### Problem requirements
The data below is to be set down again exactly as written.

#### The data

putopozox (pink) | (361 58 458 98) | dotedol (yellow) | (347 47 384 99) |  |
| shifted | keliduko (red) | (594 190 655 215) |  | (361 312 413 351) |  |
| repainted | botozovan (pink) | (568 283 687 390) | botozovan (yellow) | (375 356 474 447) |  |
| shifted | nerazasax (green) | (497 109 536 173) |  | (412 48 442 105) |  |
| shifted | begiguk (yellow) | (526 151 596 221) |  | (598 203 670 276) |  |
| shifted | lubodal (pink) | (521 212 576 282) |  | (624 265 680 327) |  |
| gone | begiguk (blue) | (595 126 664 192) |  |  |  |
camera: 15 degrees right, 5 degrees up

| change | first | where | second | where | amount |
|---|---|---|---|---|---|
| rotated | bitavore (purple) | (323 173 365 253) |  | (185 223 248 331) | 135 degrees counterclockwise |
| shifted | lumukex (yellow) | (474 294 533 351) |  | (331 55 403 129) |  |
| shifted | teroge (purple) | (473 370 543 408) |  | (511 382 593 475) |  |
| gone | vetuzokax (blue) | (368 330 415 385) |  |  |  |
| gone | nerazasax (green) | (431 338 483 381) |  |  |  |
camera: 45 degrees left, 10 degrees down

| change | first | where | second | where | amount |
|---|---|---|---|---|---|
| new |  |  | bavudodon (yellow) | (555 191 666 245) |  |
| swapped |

########

### Exercise solution
putopozox (pink) | (361 58 458 98) | dotedol (yellow) | (347 47 384 99) |  |
| shifted | keliduko (red) | (594 190 655 215) |  | (361 312 413 351) |  |
| repainted | botozovan (pink) | (568 283 687 390) | botozovan (yellow) | (375 356 474 447) |  |
| shifted | nerazasax (green) | (497 109 536 173) |  | (412 48 442 105) |  |
| shifted | begiguk (yellow) | (526 151 596 221) |  | (598 203 670 276) |  |
| shifted | lubodal (pink) | (521 212 576 282) |  | (624 265 680 327) |  |
| gone | begiguk (blue) | (595 126 664 192) |  |  |  |
camera: 15 degrees right, 5 degrees up

| change | first | where | second | where | amount |
|---|---|---|---|---|---|
| rotated | bitavore (purple) | (323 173 365 253) |  | (185 223 248 331) | 135 degrees counterclockwise |
| shifted | lumukex (yellow) | (474 294 533 351) |  | (331 55 403 129) |  |
| shifted | teroge (purple) | (473 370 543 408) |  | (511 382 593 475) |  |
| gone | vetuzokax (blue) | (368 330 415 385) |  |  |  |
| gone | nerazasax (green) | (431 338 483 381) |  |  |  |
camera: 45 degrees left, 10 degrees down

| change | first | where | second | where | amount |
|---|---|---|---|---|---|
| new |  |  | bavudodon (yellow) | (555 191 666 245) |  |
| swapped |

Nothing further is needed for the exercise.